Instruction
Copy each line of the data below, character for character.

Saved data entries:
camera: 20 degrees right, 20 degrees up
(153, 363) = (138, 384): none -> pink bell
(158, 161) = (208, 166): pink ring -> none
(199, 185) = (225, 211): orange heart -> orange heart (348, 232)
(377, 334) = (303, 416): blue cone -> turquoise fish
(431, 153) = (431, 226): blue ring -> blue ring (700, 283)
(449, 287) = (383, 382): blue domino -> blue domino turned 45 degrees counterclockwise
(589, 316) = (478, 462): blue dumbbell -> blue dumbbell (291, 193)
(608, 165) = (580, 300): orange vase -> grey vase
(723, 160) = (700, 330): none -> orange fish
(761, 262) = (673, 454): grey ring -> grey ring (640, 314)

Written response
camera: 20 degrees right, 20 degrees up
(153, 363) = (138, 384): none -> pink bell
(158, 161) = (208, 166): pink ring -> none
(199, 185) = (225, 211): orange heart -> orange heart (348, 232)
(377, 334) = (303, 416): blue cone -> turquoise fish
(431, 153) = (431, 226): blue ring -> blue ring (700, 283)
(449, 287) = (383, 382): blue domino -> blue domino turned 45 degrees counterclockwise
(589, 316) = (478, 462): blue dumbbell -> blue dumbbell (291, 193)
(608, 165) = (580, 300): orange vase -> grey vase
(723, 160) = (700, 330): none -> orange fish
(761, 262) = (673, 454): grey ring -> grey ring (640, 314)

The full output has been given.